RECORDED INFORMATION –
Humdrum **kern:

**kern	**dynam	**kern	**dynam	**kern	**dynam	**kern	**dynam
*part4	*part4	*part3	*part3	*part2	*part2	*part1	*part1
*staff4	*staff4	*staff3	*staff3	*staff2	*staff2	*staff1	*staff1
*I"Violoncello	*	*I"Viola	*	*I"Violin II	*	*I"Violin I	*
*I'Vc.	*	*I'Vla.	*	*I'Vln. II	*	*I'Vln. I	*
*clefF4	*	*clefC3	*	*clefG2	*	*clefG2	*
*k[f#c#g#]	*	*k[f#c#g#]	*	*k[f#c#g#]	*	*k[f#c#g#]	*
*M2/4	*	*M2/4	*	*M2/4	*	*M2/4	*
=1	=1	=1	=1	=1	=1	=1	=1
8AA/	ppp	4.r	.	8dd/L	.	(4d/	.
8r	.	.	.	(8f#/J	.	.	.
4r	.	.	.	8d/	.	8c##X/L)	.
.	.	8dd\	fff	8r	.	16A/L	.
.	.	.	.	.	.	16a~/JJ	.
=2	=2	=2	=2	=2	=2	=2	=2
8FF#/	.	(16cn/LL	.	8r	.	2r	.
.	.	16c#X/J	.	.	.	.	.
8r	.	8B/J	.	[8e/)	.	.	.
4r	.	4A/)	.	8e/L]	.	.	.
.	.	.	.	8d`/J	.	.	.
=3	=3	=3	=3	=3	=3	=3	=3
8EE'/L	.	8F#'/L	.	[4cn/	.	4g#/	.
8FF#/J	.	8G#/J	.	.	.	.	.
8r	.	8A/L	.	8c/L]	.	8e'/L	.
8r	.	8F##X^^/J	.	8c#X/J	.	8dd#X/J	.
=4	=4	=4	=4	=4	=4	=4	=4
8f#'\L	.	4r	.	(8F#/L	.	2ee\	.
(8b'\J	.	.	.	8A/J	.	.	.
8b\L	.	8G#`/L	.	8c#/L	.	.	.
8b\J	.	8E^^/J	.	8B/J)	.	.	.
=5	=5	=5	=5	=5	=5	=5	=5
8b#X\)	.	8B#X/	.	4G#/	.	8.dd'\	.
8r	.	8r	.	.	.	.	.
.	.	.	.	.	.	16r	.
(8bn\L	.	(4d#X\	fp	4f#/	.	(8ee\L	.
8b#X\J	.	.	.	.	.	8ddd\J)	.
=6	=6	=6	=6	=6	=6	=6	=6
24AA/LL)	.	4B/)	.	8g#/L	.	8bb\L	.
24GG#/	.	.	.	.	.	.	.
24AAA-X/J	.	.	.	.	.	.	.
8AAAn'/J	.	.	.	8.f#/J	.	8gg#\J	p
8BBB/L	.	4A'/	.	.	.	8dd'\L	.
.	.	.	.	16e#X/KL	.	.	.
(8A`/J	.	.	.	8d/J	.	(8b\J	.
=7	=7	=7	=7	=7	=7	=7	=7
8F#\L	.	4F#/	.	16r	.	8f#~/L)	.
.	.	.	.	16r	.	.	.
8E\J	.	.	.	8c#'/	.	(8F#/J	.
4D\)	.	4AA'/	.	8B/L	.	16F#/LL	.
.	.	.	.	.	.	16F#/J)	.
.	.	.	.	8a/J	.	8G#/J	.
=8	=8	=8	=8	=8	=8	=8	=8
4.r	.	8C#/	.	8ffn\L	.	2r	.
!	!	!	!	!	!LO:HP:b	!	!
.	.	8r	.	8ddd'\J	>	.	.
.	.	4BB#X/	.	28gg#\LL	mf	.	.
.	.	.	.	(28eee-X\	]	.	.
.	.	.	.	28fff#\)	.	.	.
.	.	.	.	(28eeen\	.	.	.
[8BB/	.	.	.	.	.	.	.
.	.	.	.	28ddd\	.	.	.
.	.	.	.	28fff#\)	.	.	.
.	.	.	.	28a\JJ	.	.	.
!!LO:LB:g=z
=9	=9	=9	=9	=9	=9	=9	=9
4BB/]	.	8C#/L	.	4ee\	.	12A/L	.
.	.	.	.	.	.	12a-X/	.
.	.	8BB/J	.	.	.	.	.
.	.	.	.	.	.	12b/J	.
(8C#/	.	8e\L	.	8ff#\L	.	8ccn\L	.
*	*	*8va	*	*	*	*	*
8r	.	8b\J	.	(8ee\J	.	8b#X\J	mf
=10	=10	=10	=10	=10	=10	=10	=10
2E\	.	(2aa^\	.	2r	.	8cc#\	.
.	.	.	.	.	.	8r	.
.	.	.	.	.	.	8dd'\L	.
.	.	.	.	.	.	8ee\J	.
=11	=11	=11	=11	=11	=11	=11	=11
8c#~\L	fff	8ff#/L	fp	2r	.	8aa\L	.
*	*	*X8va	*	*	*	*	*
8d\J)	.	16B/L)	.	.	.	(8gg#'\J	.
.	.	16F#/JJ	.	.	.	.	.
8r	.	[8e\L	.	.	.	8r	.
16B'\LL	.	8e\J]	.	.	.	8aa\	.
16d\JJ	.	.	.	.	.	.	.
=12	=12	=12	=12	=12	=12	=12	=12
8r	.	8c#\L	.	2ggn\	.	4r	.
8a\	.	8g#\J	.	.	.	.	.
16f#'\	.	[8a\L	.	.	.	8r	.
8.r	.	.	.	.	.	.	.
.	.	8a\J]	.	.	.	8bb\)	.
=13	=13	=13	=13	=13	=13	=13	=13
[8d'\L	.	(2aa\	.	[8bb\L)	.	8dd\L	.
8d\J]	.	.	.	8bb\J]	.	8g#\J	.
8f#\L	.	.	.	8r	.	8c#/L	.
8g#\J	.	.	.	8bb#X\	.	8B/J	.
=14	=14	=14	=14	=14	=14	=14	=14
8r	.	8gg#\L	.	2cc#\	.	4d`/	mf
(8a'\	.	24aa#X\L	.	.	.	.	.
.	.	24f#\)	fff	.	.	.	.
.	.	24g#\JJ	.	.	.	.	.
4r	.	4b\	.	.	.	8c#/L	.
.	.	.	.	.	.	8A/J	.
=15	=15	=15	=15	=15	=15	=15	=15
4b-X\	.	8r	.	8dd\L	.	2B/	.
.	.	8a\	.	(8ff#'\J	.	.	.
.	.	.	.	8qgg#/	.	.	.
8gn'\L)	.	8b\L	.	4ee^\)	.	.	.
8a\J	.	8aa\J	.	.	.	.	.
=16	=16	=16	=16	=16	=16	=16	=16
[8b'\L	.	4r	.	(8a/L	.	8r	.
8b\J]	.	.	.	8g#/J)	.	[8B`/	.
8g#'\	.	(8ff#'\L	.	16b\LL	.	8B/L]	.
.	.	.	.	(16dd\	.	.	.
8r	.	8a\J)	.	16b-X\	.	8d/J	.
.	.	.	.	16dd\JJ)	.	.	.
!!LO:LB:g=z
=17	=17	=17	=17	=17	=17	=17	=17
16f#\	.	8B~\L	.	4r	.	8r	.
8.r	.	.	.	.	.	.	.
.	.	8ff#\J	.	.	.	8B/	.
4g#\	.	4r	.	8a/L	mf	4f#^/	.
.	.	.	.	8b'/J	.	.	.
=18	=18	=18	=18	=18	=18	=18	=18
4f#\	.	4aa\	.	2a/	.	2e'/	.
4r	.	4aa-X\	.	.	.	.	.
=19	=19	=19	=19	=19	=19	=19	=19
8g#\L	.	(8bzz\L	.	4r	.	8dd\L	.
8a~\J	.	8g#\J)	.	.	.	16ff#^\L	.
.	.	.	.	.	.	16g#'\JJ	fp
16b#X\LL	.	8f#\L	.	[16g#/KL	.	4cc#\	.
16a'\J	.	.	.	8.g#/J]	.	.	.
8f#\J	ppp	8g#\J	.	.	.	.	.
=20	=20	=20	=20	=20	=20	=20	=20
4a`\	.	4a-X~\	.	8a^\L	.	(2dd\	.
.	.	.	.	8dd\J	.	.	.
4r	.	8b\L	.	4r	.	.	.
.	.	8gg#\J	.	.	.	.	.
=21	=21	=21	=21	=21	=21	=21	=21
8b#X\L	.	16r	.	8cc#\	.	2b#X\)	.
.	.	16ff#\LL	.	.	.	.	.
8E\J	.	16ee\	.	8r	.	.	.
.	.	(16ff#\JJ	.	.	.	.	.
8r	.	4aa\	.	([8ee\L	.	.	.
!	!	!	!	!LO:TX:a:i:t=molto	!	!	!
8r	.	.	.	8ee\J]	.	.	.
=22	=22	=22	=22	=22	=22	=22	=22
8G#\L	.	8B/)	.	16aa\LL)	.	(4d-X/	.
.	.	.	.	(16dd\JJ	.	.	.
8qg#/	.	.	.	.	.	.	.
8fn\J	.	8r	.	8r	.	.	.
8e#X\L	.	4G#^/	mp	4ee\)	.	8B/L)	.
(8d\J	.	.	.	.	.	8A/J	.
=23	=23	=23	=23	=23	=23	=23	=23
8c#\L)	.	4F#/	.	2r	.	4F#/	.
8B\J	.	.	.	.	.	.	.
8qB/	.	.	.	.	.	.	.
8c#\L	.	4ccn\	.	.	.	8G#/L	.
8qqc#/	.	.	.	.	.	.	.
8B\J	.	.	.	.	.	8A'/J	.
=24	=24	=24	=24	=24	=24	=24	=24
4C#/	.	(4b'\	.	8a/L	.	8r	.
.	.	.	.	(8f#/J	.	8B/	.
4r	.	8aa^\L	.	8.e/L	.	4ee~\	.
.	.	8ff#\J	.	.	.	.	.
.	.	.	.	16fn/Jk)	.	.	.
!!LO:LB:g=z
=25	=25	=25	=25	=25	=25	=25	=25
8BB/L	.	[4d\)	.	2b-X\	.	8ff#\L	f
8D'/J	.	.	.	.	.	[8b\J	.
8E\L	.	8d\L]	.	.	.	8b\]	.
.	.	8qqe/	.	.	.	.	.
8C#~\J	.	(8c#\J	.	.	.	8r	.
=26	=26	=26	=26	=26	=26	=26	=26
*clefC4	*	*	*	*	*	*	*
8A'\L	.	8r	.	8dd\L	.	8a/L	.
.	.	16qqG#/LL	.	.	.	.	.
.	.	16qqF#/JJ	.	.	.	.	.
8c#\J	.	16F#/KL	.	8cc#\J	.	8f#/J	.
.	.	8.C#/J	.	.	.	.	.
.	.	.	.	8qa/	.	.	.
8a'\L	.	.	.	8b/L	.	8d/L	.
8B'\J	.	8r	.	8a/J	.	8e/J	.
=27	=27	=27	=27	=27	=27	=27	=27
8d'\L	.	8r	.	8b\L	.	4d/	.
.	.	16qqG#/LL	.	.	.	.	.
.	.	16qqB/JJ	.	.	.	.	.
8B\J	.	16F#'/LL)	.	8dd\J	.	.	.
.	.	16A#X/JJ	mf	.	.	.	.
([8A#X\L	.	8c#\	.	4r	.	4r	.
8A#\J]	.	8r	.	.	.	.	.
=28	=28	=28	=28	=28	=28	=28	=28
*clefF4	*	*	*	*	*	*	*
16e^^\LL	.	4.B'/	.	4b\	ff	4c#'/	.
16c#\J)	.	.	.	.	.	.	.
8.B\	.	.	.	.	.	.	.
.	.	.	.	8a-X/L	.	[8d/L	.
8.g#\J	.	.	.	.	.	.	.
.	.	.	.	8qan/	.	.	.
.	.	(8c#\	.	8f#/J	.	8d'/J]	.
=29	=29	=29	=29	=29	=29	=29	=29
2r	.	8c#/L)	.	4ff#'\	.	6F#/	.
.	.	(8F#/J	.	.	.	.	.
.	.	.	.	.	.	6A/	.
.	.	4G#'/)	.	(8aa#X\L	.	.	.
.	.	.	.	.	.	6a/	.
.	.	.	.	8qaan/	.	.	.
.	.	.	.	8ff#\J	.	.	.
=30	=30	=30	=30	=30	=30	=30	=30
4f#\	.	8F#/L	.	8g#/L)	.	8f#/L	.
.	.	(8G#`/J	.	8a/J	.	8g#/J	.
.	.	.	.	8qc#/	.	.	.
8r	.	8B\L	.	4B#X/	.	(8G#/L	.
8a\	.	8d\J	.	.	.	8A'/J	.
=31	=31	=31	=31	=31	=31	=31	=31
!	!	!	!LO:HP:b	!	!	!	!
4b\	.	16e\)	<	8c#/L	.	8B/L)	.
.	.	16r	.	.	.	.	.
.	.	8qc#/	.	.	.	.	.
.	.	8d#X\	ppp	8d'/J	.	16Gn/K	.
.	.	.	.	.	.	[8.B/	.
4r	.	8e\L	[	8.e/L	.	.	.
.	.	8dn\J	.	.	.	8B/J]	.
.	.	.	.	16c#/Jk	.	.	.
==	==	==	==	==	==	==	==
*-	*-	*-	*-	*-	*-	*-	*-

TASK INSTRUCTIONS –
Pull out each line from the entries above that contains the string "kern".

SOLUTION BELOW –
Humdrum **kern:
**kern	**dynam	**kern	**dynam	**kern	**dynam	**kern	**dynam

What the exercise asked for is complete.